(Data items)
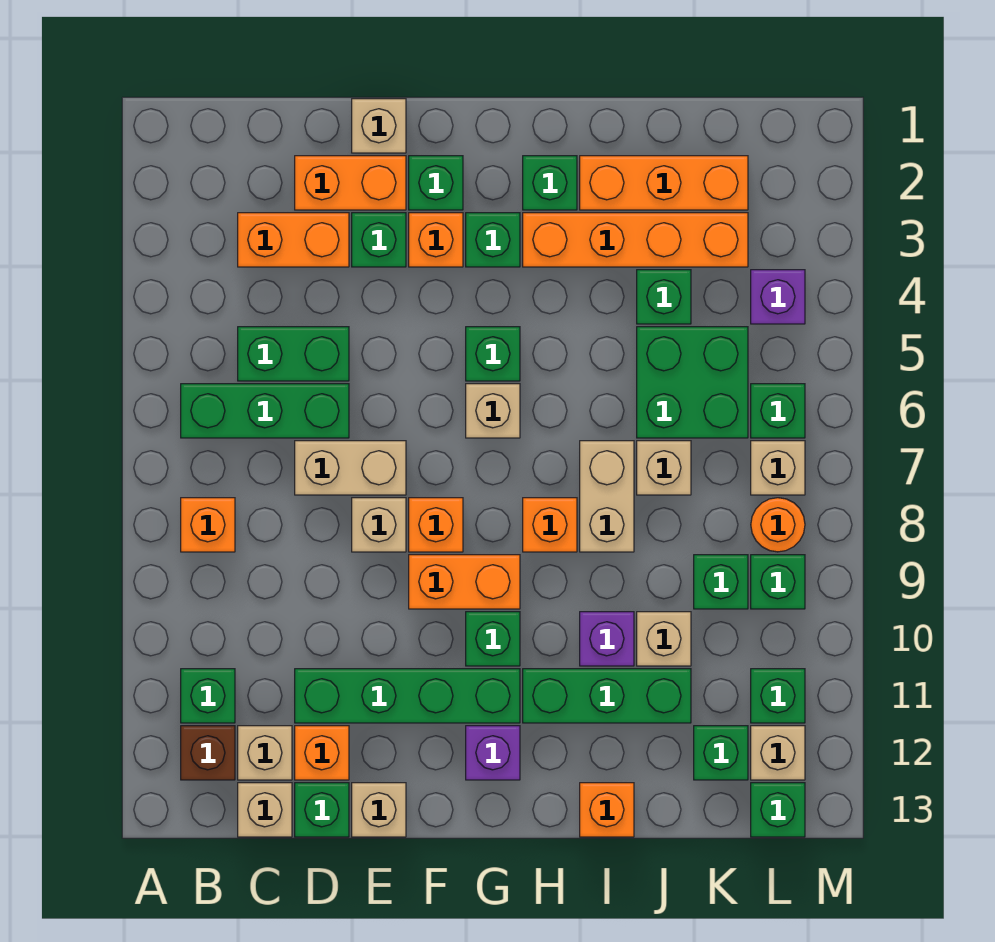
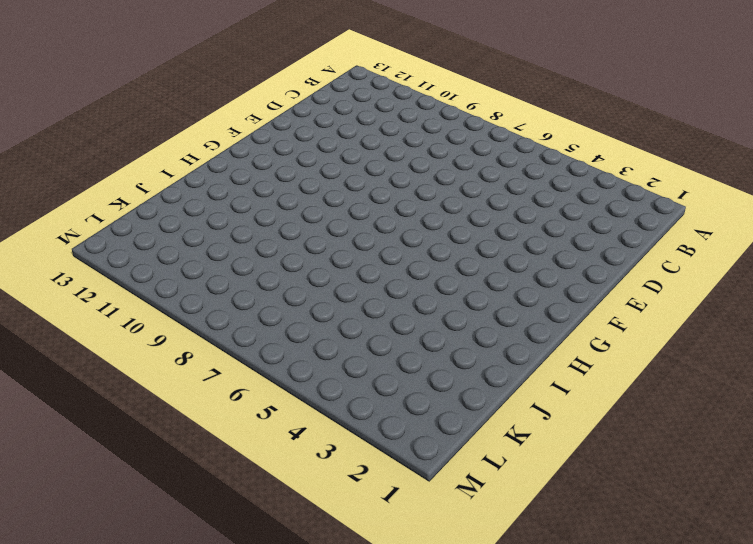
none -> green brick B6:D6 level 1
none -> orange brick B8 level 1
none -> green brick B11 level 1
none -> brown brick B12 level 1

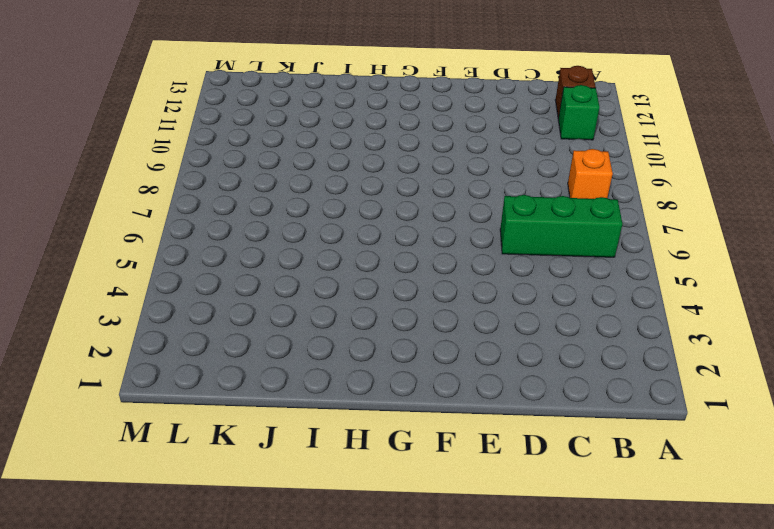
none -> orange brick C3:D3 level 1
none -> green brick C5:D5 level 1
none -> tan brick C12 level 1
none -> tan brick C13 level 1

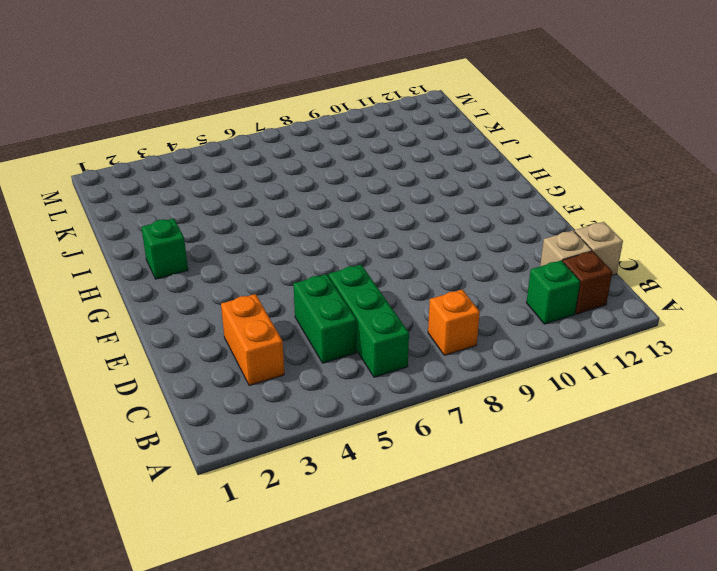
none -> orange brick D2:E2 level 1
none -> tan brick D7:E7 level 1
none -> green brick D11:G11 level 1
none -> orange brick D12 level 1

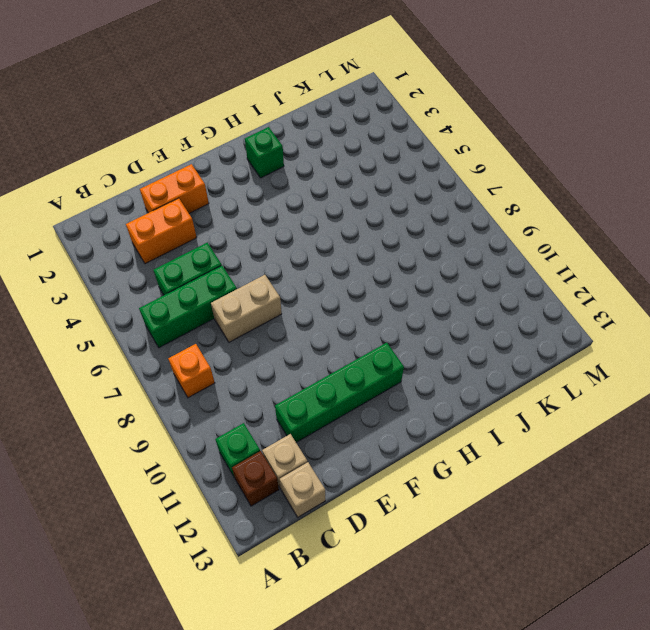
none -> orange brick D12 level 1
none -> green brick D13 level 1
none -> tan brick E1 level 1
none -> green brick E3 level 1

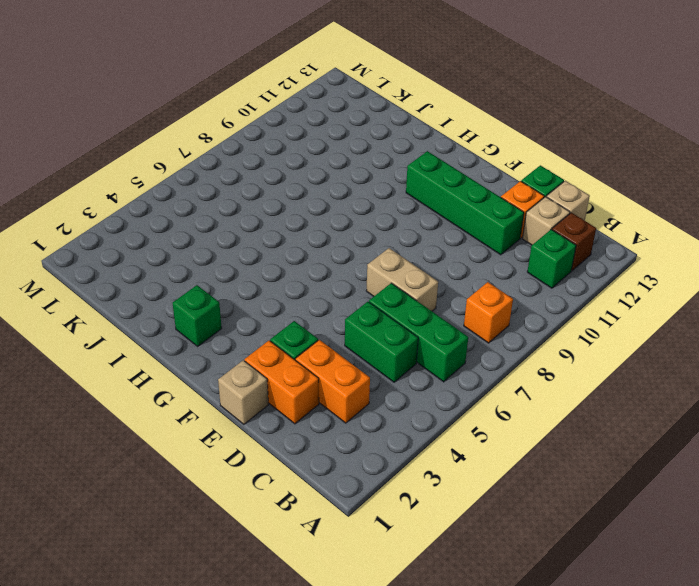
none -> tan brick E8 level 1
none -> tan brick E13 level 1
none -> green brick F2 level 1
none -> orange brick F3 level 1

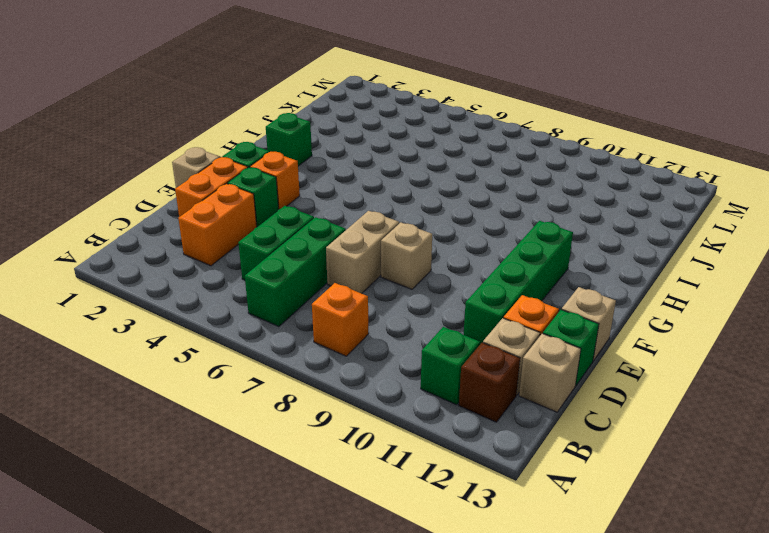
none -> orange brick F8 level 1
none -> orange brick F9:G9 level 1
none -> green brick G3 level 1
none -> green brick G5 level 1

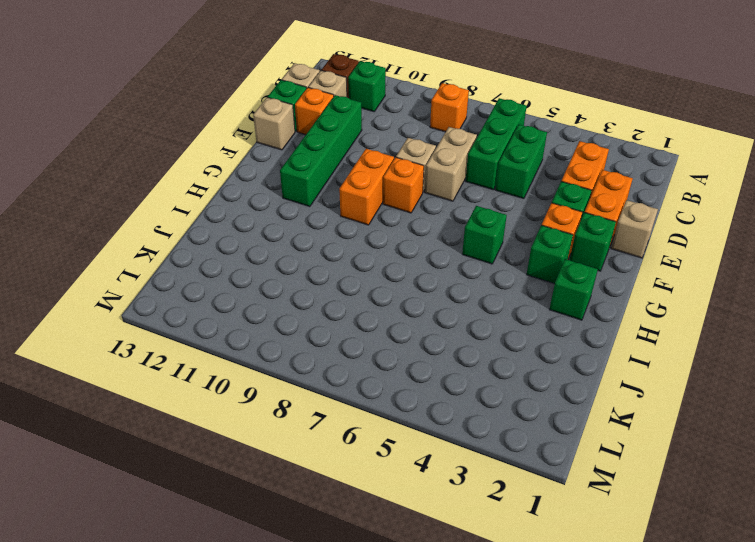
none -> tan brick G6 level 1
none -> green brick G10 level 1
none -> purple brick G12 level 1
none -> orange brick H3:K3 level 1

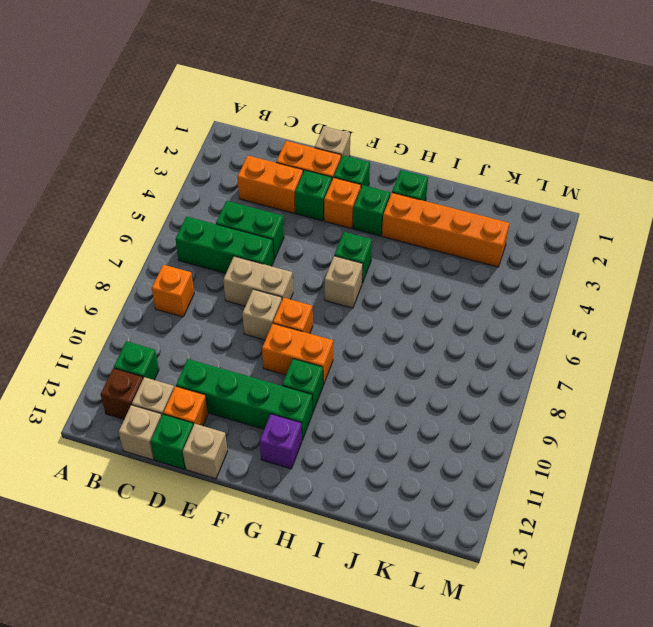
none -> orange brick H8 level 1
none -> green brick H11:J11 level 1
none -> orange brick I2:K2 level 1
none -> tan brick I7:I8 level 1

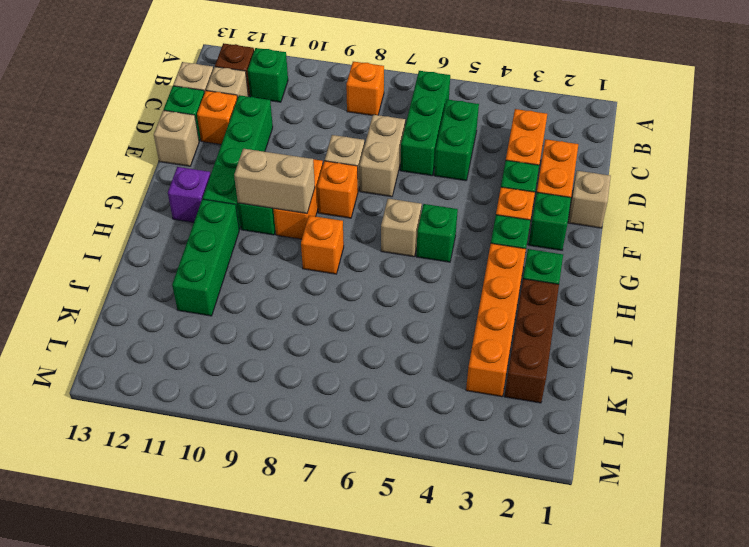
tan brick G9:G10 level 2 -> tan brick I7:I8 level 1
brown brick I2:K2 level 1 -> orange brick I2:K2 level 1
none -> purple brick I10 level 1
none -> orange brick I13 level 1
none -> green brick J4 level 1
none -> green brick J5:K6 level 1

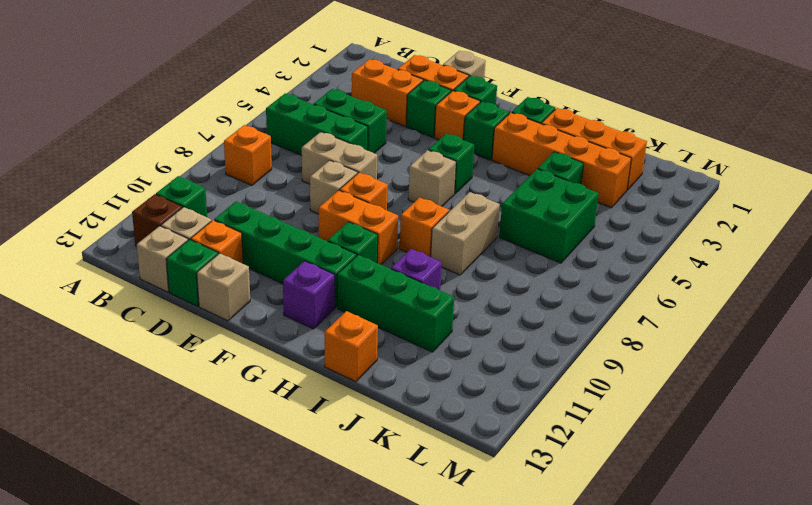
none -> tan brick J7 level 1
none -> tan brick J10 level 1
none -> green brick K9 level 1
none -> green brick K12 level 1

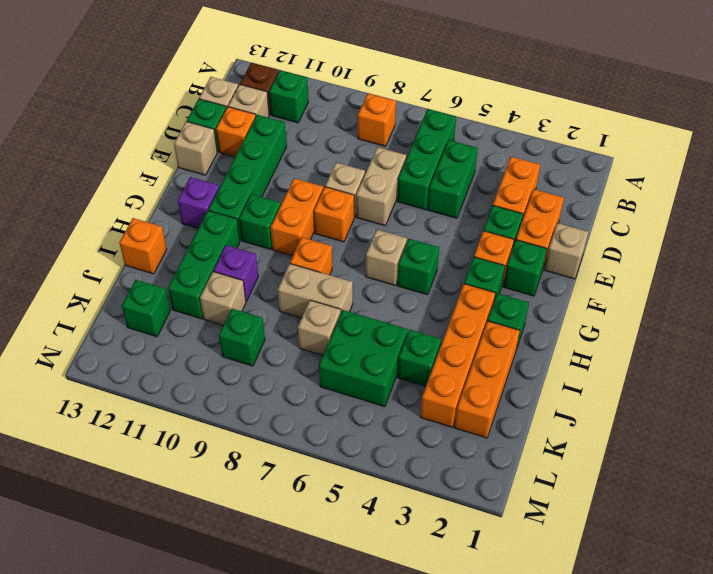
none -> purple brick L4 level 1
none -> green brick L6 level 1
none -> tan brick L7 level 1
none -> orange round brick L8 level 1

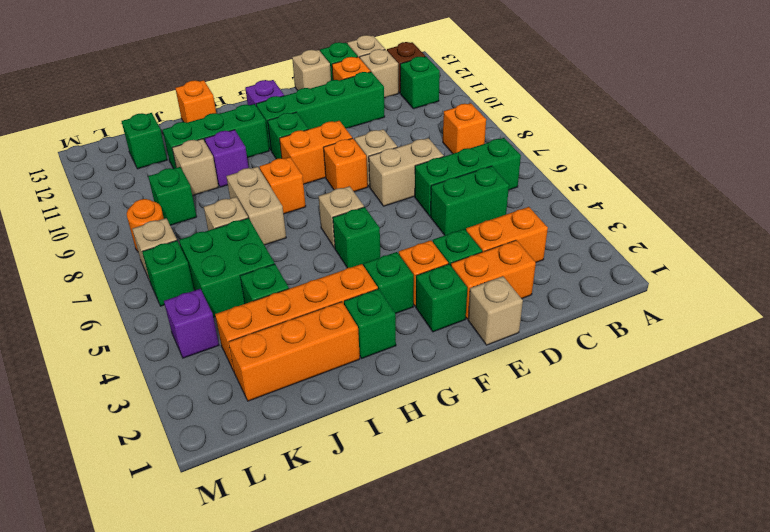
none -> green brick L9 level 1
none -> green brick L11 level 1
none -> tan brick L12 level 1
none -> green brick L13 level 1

**Exercise objective:** Exact repetition of all entries is required. The pictures should not appear.

**Solution to the problem:**
none -> green brick B6:D6 level 1
none -> orange brick B8 level 1
none -> green brick B11 level 1
none -> brown brick B12 level 1

none -> orange brick C3:D3 level 1
none -> green brick C5:D5 level 1
none -> tan brick C12 level 1
none -> tan brick C13 level 1

none -> orange brick D2:E2 level 1
none -> tan brick D7:E7 level 1
none -> green brick D11:G11 level 1
none -> orange brick D12 level 1

none -> orange brick D12 level 1
none -> green brick D13 level 1
none -> tan brick E1 level 1
none -> green brick E3 level 1

none -> tan brick E8 level 1
none -> tan brick E13 level 1
none -> green brick F2 level 1
none -> orange brick F3 level 1

none -> orange brick F8 level 1
none -> orange brick F9:G9 level 1
none -> green brick G3 level 1
none -> green brick G5 level 1

none -> tan brick G6 level 1
none -> green brick G10 level 1
none -> purple brick G12 level 1
none -> orange brick H3:K3 level 1

none -> orange brick H8 level 1
none -> green brick H11:J11 level 1
none -> orange brick I2:K2 level 1
none -> tan brick I7:I8 level 1

tan brick G9:G10 level 2 -> tan brick I7:I8 level 1
brown brick I2:K2 level 1 -> orange brick I2:K2 level 1
none -> purple brick I10 level 1
none -> orange brick I13 level 1
none -> green brick J4 level 1
none -> green brick J5:K6 level 1

none -> tan brick J7 level 1
none -> tan brick J10 level 1
none -> green brick K9 level 1
none -> green brick K12 level 1

none -> purple brick L4 level 1
none -> green brick L6 level 1
none -> tan brick L7 level 1
none -> orange round brick L8 level 1

none -> green brick L9 level 1
none -> green brick L11 level 1
none -> tan brick L12 level 1
none -> green brick L13 level 1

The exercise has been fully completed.